HOW TO COMPLETE THIS TASK: The entries below should be transcribed in their entirety, exactly as written.

[[ EXERCISE DATA open ]]

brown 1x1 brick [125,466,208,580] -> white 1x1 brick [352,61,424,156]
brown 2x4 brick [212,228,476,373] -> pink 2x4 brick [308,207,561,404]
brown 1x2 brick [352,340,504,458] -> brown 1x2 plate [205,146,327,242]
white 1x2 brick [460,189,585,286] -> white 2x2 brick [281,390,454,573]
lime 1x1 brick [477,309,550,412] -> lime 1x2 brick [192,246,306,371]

[[ EXERCISE DATA closed ]]

ANSWER TO THIS PROBLEM:
brown 1x1 brick [125,466,208,580] -> white 1x1 brick [352,61,424,156]
brown 2x4 brick [212,228,476,373] -> pink 2x4 brick [308,207,561,404]
brown 1x2 brick [352,340,504,458] -> brown 1x2 plate [205,146,327,242]
white 1x2 brick [460,189,585,286] -> white 2x2 brick [281,390,454,573]
lime 1x1 brick [477,309,550,412] -> lime 1x2 brick [192,246,306,371]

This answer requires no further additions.